──────── Records provided ────────

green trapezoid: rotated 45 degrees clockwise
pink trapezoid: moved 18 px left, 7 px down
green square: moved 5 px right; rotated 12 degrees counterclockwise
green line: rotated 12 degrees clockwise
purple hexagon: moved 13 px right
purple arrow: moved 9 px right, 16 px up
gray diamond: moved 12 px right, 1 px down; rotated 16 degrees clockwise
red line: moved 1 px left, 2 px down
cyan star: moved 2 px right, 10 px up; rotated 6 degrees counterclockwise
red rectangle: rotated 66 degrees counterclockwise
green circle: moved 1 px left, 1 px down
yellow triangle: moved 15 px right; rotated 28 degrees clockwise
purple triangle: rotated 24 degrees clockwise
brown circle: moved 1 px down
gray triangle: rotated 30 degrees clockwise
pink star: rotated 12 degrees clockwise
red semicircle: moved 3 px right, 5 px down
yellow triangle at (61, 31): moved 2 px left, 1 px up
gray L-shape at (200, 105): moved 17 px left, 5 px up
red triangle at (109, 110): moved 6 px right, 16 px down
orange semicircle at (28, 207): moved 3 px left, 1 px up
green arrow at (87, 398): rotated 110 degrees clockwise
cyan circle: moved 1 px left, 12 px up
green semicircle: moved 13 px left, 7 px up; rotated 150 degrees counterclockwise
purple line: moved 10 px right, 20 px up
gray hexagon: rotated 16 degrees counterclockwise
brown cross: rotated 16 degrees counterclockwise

────────

Each line from the first line of the listing through the line with "brown circle: moved 1 px down" must be output exactly, both ends included, and no other line may appear.

green trapezoid: rotated 45 degrees clockwise
pink trapezoid: moved 18 px left, 7 px down
green square: moved 5 px right; rotated 12 degrees counterclockwise
green line: rotated 12 degrees clockwise
purple hexagon: moved 13 px right
purple arrow: moved 9 px right, 16 px up
gray diamond: moved 12 px right, 1 px down; rotated 16 degrees clockwise
red line: moved 1 px left, 2 px down
cyan star: moved 2 px right, 10 px up; rotated 6 degrees counterclockwise
red rectangle: rotated 66 degrees counterclockwise
green circle: moved 1 px left, 1 px down
yellow triangle: moved 15 px right; rotated 28 degrees clockwise
purple triangle: rotated 24 degrees clockwise
brown circle: moved 1 px down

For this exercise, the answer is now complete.